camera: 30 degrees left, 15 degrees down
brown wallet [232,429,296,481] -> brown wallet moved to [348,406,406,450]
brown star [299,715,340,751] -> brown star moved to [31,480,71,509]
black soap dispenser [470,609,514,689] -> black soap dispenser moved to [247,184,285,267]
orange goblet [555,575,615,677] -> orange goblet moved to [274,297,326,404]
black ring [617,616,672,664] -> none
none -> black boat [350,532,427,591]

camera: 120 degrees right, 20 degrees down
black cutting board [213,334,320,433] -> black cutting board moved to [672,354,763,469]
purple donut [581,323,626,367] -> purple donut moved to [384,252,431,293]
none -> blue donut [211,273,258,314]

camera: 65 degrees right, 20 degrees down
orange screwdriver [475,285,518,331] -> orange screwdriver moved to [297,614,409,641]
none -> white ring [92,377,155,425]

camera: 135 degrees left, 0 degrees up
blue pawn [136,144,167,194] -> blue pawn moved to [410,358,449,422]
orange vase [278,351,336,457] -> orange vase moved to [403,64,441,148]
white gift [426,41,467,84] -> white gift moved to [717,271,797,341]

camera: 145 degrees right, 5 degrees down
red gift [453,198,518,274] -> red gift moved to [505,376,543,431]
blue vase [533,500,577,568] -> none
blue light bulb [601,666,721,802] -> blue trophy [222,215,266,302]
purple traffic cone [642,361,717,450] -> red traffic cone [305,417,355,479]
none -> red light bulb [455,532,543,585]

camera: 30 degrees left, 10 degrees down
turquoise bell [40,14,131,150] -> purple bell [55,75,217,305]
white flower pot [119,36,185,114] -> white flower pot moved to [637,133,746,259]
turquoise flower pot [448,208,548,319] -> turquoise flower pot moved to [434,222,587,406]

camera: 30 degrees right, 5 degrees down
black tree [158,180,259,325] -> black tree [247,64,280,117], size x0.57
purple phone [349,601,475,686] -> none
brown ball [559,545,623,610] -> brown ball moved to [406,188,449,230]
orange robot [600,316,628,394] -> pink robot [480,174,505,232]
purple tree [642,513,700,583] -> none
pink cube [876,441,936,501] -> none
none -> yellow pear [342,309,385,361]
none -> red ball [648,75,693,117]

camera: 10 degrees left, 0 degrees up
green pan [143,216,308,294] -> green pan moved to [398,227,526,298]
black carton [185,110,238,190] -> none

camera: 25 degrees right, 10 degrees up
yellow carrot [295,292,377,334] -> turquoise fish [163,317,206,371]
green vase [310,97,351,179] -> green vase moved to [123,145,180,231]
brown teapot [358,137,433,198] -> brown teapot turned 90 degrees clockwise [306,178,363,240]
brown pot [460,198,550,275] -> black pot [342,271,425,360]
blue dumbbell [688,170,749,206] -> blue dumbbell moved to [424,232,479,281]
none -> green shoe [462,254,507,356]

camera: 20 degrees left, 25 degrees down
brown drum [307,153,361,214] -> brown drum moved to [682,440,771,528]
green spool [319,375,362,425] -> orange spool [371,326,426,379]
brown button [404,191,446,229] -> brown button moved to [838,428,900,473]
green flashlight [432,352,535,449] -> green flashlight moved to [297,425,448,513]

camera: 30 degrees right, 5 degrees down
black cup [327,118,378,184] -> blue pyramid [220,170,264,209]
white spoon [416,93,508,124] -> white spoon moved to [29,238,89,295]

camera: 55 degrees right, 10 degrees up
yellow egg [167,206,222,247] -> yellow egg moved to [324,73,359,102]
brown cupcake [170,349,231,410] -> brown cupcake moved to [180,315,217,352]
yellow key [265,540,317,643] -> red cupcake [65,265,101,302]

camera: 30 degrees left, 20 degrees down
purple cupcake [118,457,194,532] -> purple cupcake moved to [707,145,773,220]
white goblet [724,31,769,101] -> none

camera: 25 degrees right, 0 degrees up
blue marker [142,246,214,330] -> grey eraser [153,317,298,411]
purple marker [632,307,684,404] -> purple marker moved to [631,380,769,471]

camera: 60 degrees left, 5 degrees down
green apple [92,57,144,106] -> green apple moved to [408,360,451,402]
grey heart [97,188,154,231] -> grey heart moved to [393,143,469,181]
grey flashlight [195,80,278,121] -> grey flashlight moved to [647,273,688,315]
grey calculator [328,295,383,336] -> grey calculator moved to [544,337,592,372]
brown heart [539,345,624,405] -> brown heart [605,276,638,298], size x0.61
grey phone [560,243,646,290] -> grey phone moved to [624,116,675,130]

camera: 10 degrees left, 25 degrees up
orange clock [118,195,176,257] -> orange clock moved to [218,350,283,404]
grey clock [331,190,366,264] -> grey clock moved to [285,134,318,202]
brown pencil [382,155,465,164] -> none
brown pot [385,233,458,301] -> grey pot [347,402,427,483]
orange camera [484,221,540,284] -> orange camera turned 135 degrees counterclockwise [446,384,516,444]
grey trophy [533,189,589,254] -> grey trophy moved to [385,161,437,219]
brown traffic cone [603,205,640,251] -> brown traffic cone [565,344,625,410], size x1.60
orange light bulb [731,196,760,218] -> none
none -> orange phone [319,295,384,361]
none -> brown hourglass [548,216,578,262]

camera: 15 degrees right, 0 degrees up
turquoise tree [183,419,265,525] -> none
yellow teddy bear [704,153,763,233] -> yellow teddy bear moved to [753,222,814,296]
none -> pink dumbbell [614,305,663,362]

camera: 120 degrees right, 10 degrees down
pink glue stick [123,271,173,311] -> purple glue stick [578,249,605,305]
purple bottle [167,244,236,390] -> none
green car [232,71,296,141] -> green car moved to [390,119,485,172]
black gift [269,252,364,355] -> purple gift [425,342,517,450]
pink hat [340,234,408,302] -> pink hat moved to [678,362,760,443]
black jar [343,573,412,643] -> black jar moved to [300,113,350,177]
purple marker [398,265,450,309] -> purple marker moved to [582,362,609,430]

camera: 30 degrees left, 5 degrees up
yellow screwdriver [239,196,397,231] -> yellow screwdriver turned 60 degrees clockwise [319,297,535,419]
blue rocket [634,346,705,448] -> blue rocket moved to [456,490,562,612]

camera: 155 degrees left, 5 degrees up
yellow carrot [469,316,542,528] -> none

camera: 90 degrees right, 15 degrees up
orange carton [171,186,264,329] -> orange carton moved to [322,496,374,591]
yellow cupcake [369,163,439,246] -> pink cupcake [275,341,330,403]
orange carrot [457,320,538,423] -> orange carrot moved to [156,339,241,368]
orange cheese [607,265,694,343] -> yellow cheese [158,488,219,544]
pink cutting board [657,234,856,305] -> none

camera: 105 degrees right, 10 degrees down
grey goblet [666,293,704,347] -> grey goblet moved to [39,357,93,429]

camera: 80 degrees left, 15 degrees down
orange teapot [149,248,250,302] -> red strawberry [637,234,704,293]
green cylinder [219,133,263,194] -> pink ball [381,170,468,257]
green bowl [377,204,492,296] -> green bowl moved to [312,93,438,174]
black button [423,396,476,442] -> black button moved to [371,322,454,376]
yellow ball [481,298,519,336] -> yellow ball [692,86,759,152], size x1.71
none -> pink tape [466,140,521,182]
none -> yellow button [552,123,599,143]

++++++++

> [EXERCISE DIRECTIONS] Find the line with "yellow egg [167,206,222,247]" in the entries above. Retype it and each line after it, exactly, through the line with "none -> brown hourglass [548,216,578,262]", and stop there.

> [ANSWER SECTION]
yellow egg [167,206,222,247] -> yellow egg moved to [324,73,359,102]
brown cupcake [170,349,231,410] -> brown cupcake moved to [180,315,217,352]
yellow key [265,540,317,643] -> red cupcake [65,265,101,302]

camera: 30 degrees left, 20 degrees down
purple cupcake [118,457,194,532] -> purple cupcake moved to [707,145,773,220]
white goblet [724,31,769,101] -> none

camera: 25 degrees right, 0 degrees up
blue marker [142,246,214,330] -> grey eraser [153,317,298,411]
purple marker [632,307,684,404] -> purple marker moved to [631,380,769,471]

camera: 60 degrees left, 5 degrees down
green apple [92,57,144,106] -> green apple moved to [408,360,451,402]
grey heart [97,188,154,231] -> grey heart moved to [393,143,469,181]
grey flashlight [195,80,278,121] -> grey flashlight moved to [647,273,688,315]
grey calculator [328,295,383,336] -> grey calculator moved to [544,337,592,372]
brown heart [539,345,624,405] -> brown heart [605,276,638,298], size x0.61
grey phone [560,243,646,290] -> grey phone moved to [624,116,675,130]

camera: 10 degrees left, 25 degrees up
orange clock [118,195,176,257] -> orange clock moved to [218,350,283,404]
grey clock [331,190,366,264] -> grey clock moved to [285,134,318,202]
brown pencil [382,155,465,164] -> none
brown pot [385,233,458,301] -> grey pot [347,402,427,483]
orange camera [484,221,540,284] -> orange camera turned 135 degrees counterclockwise [446,384,516,444]
grey trophy [533,189,589,254] -> grey trophy moved to [385,161,437,219]
brown traffic cone [603,205,640,251] -> brown traffic cone [565,344,625,410], size x1.60
orange light bulb [731,196,760,218] -> none
none -> orange phone [319,295,384,361]
none -> brown hourglass [548,216,578,262]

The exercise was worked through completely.